%%
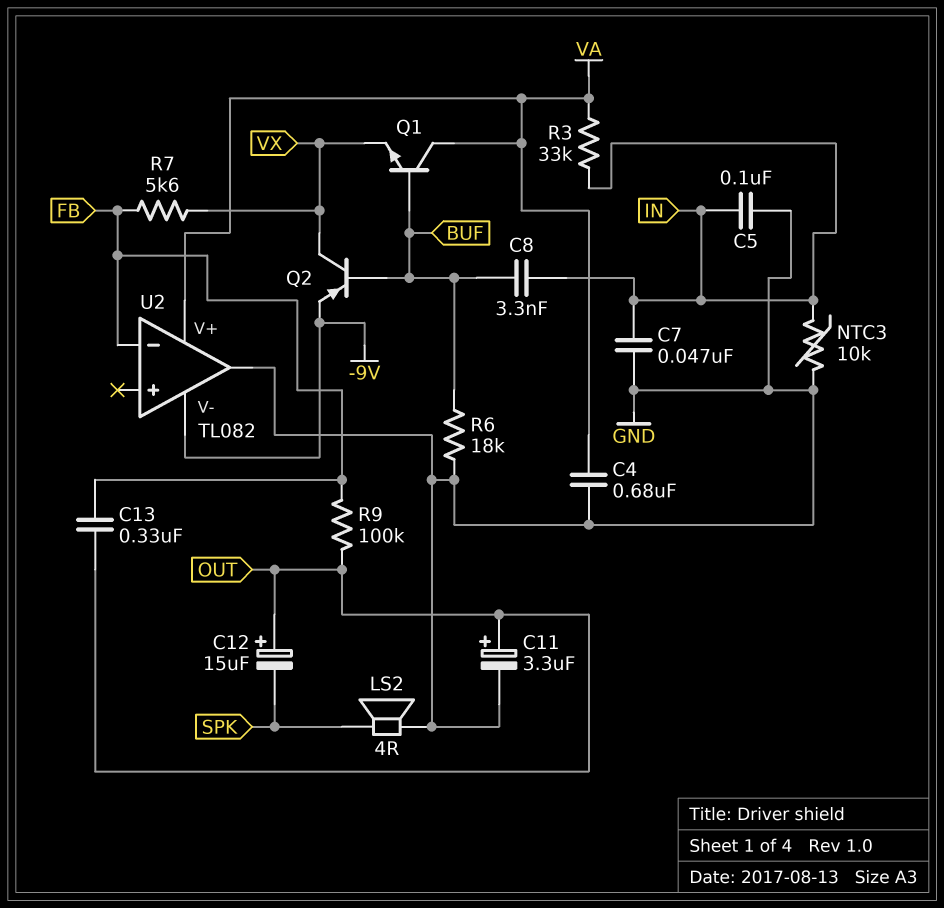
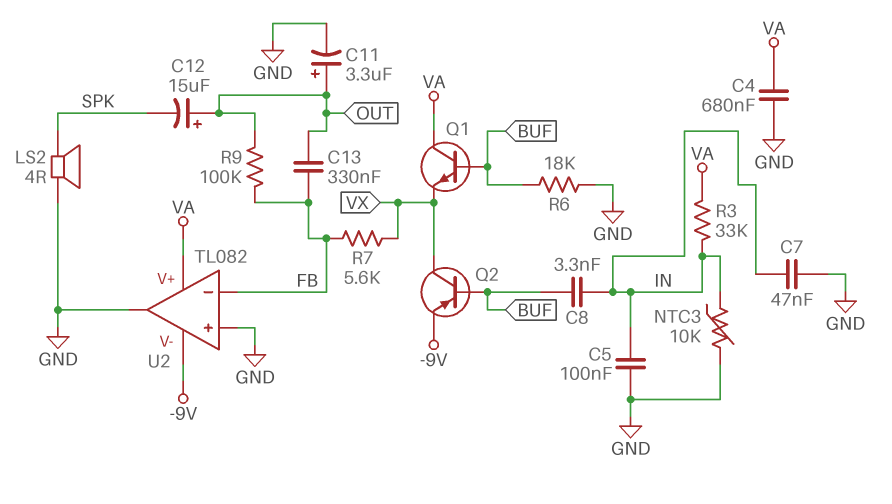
U2 pin in+: none -> GND

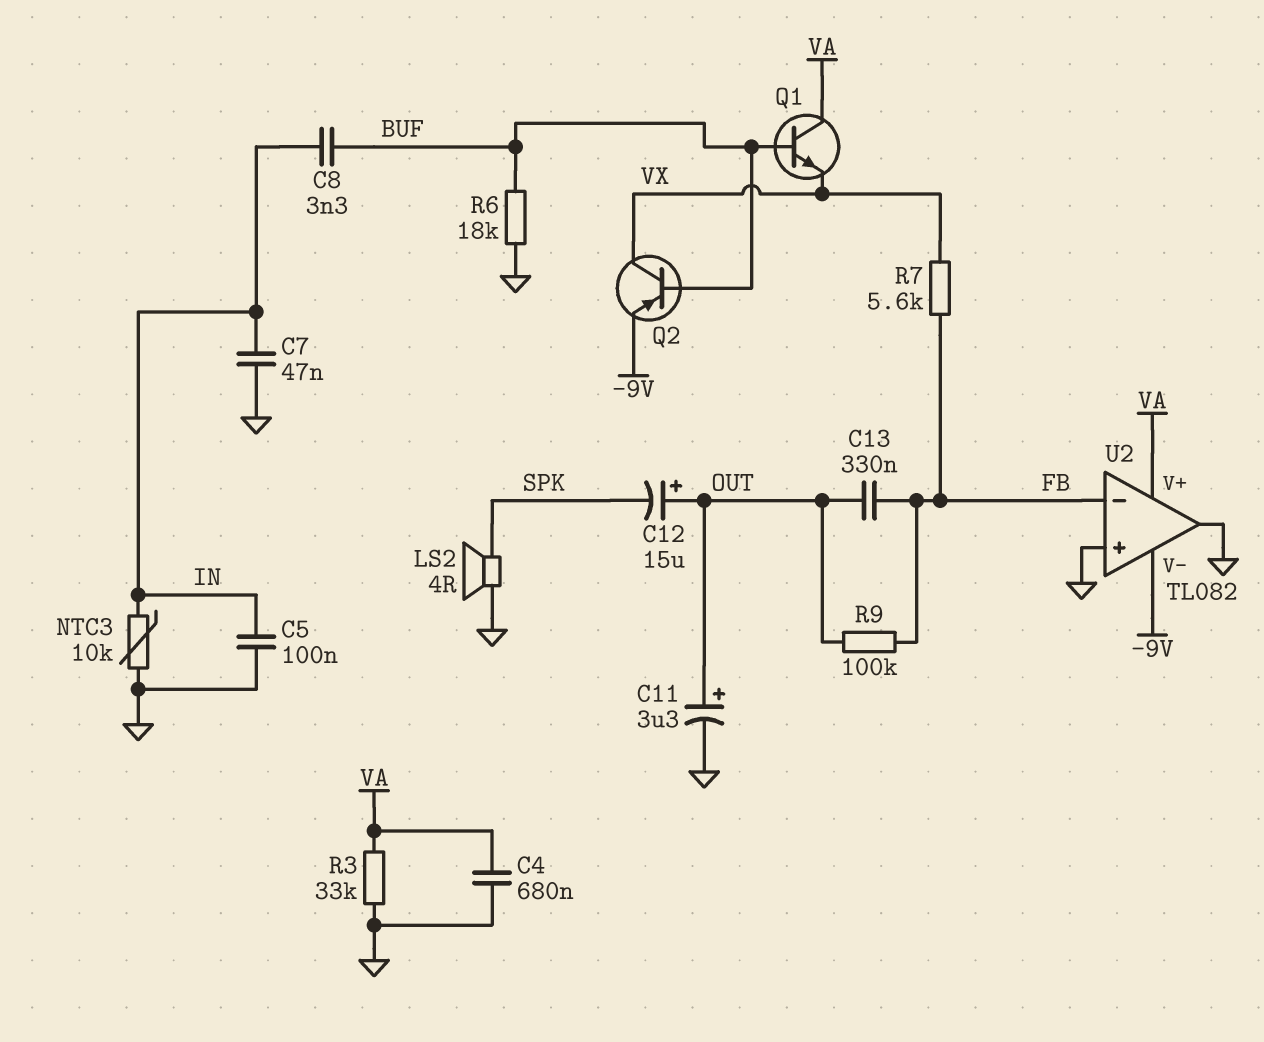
R3: 33k (IN, VA) -> 33k (GND, VA)

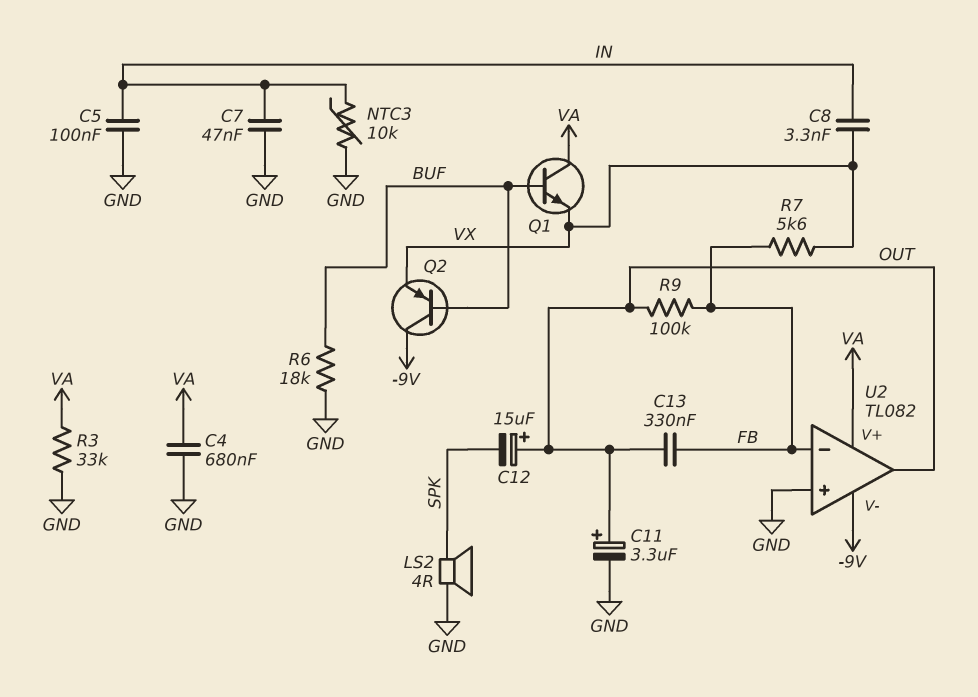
C8: 3.3nF (BUF, IN) -> 3.3nF (IN, VX)
Q2: PNP (B BUF, C VX, E -9V) -> PNP (B BUF, C -9V, E VX)
U2 pin out: GND -> OUT

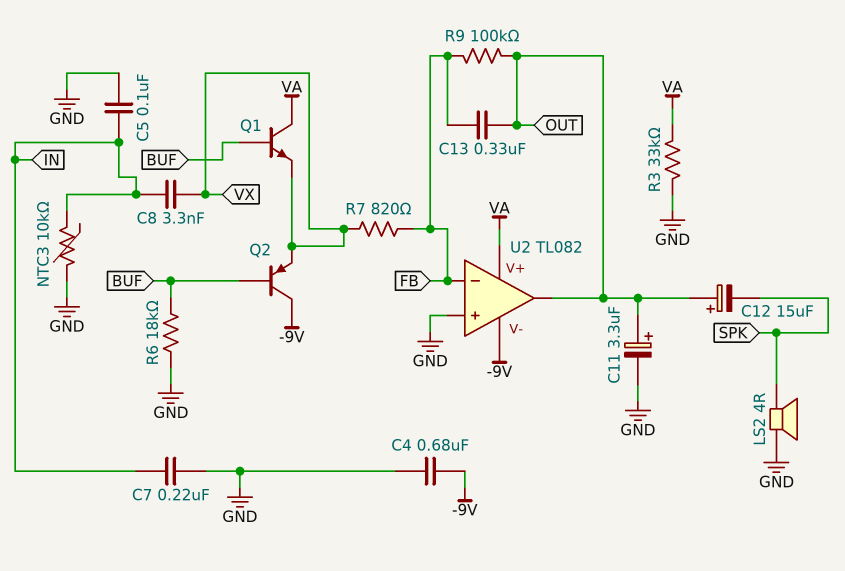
C4: 680nF (GND, VA) -> 680nF (-9V, GND)
C7: 47nF (GND, IN) -> 220nF (GND, IN)
R7: 5.6k (FB, VX) -> 820 (FB, VX)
%%
* WORK TO BE COMPLETED: Return the full listing exactly as it appears above, without its pictures.

* REPLY TO THE TASK:
U2 pin in+: none -> GND

R3: 33k (IN, VA) -> 33k (GND, VA)

C8: 3.3nF (BUF, IN) -> 3.3nF (IN, VX)
Q2: PNP (B BUF, C VX, E -9V) -> PNP (B BUF, C -9V, E VX)
U2 pin out: GND -> OUT

C4: 680nF (GND, VA) -> 680nF (-9V, GND)
C7: 47nF (GND, IN) -> 220nF (GND, IN)
R7: 5.6k (FB, VX) -> 820 (FB, VX)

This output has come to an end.